§ WORK ORDER
Down to the last word, output the records below, skipping any images.

[Data extracted from a collection]
----------

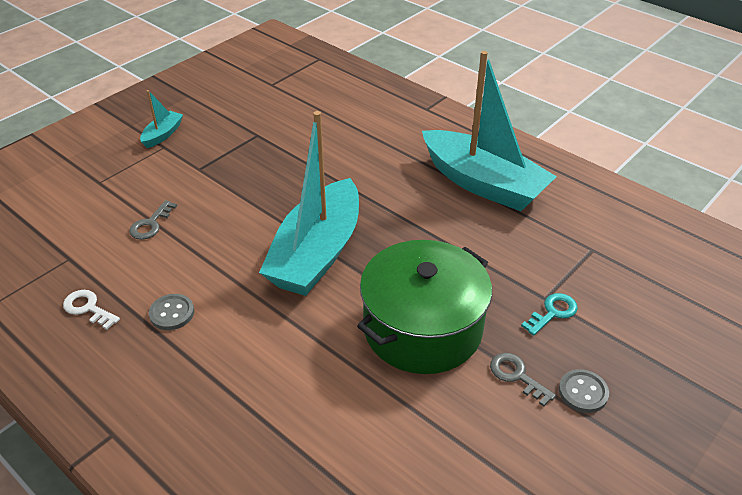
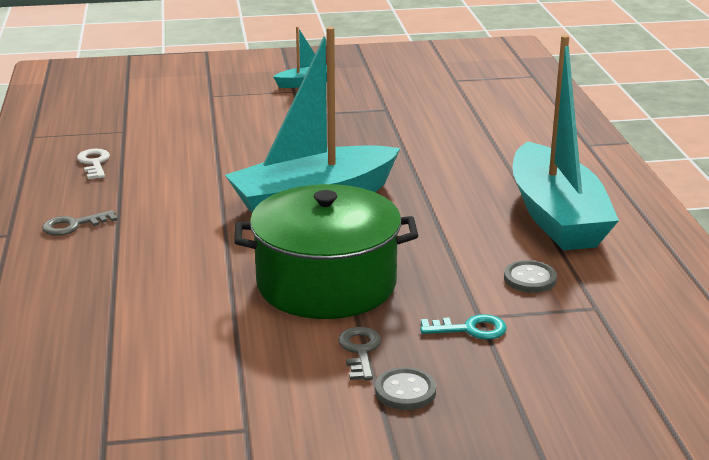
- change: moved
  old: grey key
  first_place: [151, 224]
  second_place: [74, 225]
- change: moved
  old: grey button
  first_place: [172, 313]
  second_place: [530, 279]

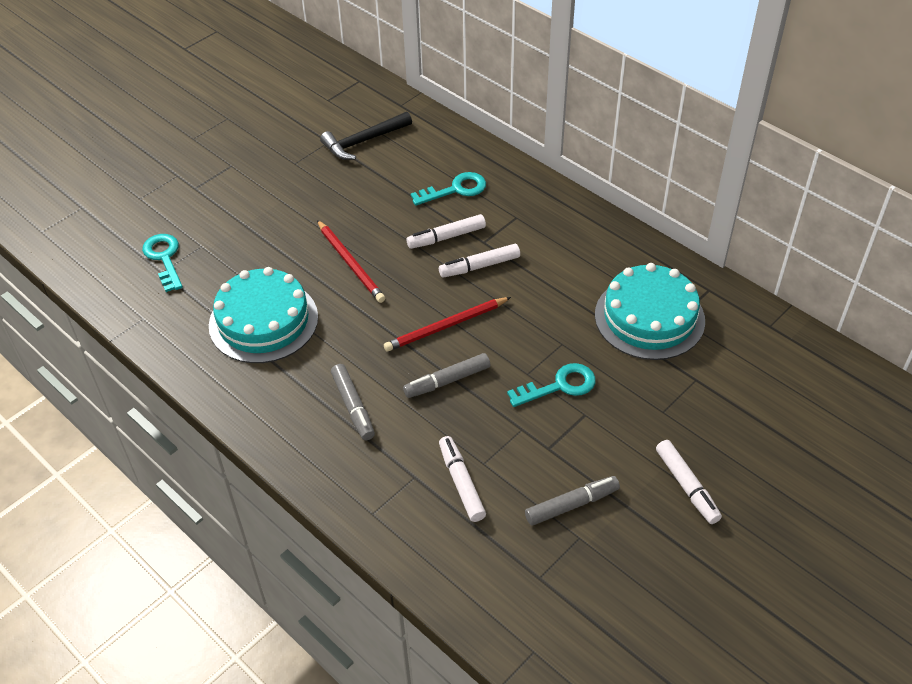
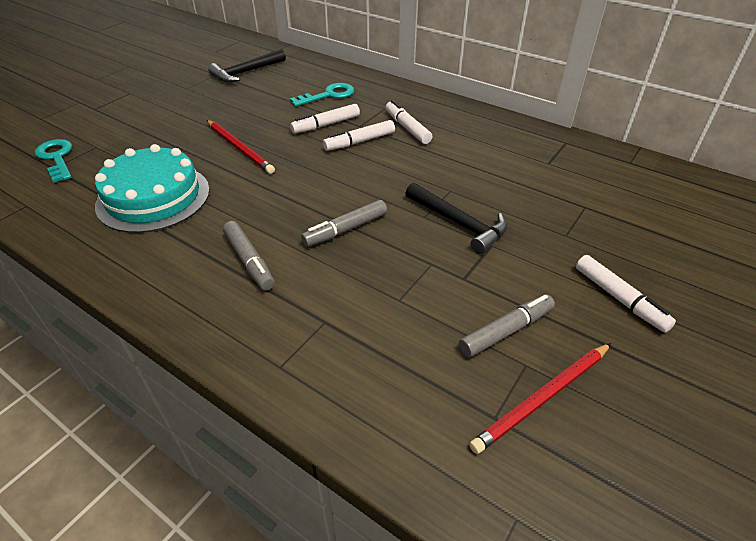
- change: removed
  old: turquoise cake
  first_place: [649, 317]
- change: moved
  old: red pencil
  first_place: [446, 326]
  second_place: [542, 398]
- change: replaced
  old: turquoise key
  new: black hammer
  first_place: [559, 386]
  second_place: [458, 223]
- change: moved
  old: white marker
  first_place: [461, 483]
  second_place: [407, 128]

----------

§ PROBLEM SOLUTION
- change: moved
  old: grey key
  first_place: [151, 224]
  second_place: [74, 225]
- change: moved
  old: grey button
  first_place: [172, 313]
  second_place: [530, 279]

- change: removed
  old: turquoise cake
  first_place: [649, 317]
- change: moved
  old: red pencil
  first_place: [446, 326]
  second_place: [542, 398]
- change: replaced
  old: turquoise key
  new: black hammer
  first_place: [559, 386]
  second_place: [458, 223]
- change: moved
  old: white marker
  first_place: [461, 483]
  second_place: [407, 128]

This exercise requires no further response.